» EXERCISE DATA:
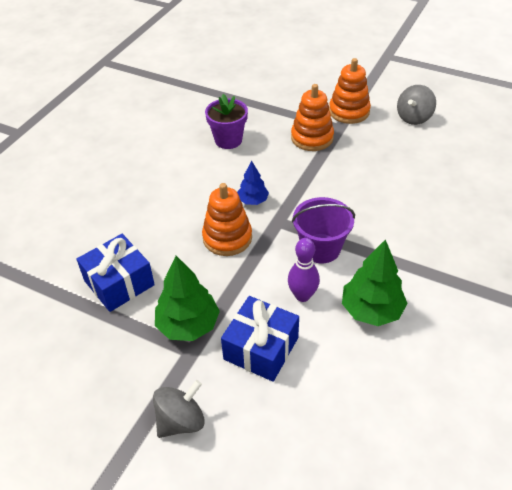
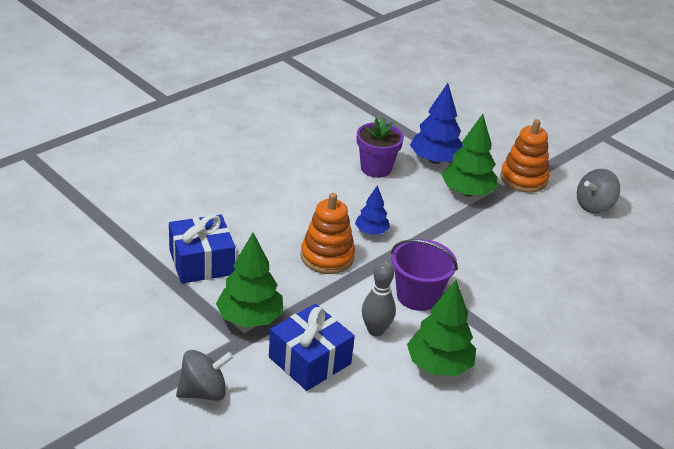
camera: 15 degrees right, 10 degrees down
(272, 117) = (435, 160): none -> blue tree
(302, 295) = (375, 330): purple bowling pin -> grey bowling pin
(312, 138) = (467, 192): orange stacking toy -> green tree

» TASK PROMPT: Retype the whole listing. Keep every word exact but include no pictures.

» RESULT OF THIS TASK:
camera: 15 degrees right, 10 degrees down
(272, 117) = (435, 160): none -> blue tree
(302, 295) = (375, 330): purple bowling pin -> grey bowling pin
(312, 138) = (467, 192): orange stacking toy -> green tree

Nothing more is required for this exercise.